● **What you will do**
Using the data that follows, give again word for word the lines between the one holding "brown star: (43, 260)" and the one holding "gray cross: (27, 29) -> (54, 14), moved", inclusive. Omit the pictures.

● **Task material**
——————
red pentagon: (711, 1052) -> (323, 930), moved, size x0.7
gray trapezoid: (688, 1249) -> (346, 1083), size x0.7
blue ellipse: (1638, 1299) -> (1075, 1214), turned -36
——————
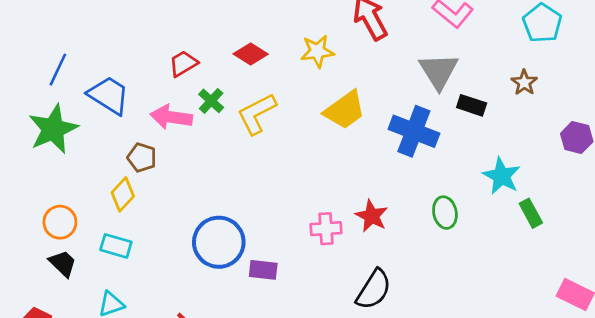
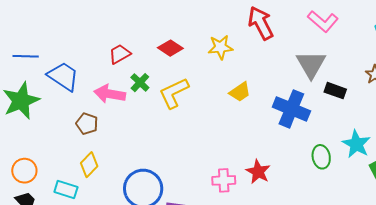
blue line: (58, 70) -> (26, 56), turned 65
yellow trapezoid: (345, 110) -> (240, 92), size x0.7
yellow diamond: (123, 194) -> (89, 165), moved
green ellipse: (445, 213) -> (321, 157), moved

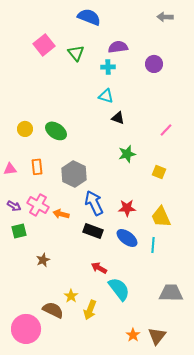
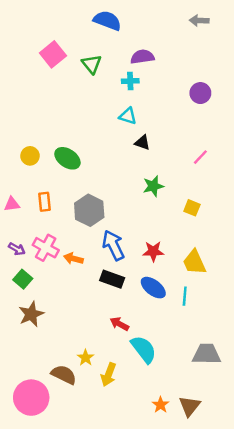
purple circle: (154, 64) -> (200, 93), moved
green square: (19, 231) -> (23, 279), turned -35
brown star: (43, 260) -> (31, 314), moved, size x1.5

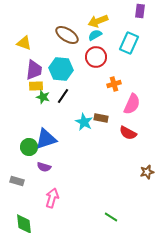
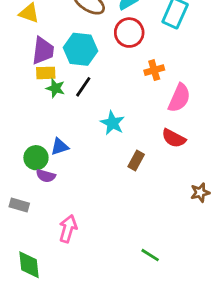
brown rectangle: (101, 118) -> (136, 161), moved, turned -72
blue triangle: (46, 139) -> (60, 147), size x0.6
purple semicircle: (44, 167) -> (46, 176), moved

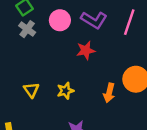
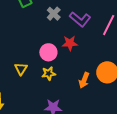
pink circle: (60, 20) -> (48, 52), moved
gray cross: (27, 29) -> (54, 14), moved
——————
● **Response**
brown star: (43, 260) -> (31, 314), moved, size x1.5

brown rectangle: (101, 118) -> (136, 161), moved, turned -72
blue triangle: (46, 139) -> (60, 147), size x0.6
purple semicircle: (44, 167) -> (46, 176), moved

pink circle: (60, 20) -> (48, 52), moved
gray cross: (27, 29) -> (54, 14), moved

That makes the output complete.